*** Opening of RECORDS PROVIDED ***

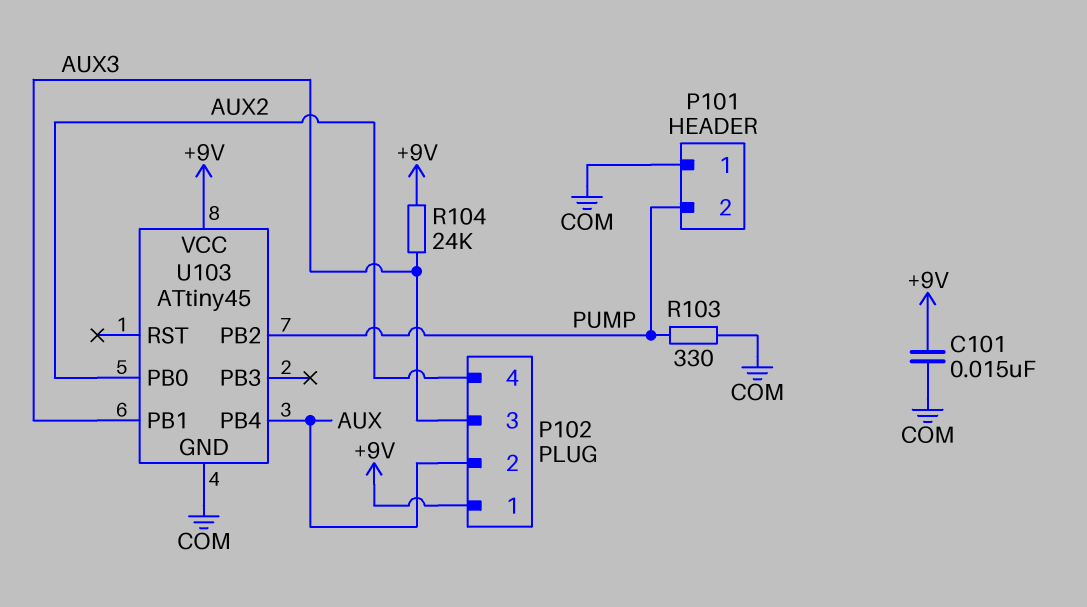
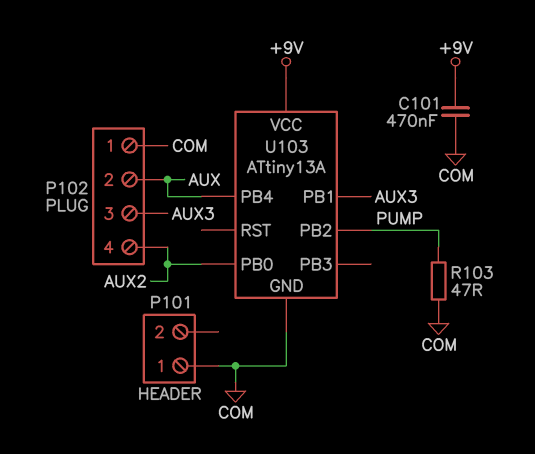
C101: 15nF (+9V, COM) -> 470nF (+9V, COM)
P101 pin 2: PUMP -> none
P102 pin 1: +9V -> COM
R103: 330 (COM, PUMP) -> 47 (COM, PUMP)
R104: 24k (+9V, AUX3) -> none
U103: ATtiny45 -> ATtiny13A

*** Close of RECORDS PROVIDED ***

THE PROBLEM >> All of the material above must be given again verbatim, except for the pictures.

RESULT FOR THIS TASK >>
C101: 15nF (+9V, COM) -> 470nF (+9V, COM)
P101 pin 2: PUMP -> none
P102 pin 1: +9V -> COM
R103: 330 (COM, PUMP) -> 47 (COM, PUMP)
R104: 24k (+9V, AUX3) -> none
U103: ATtiny45 -> ATtiny13A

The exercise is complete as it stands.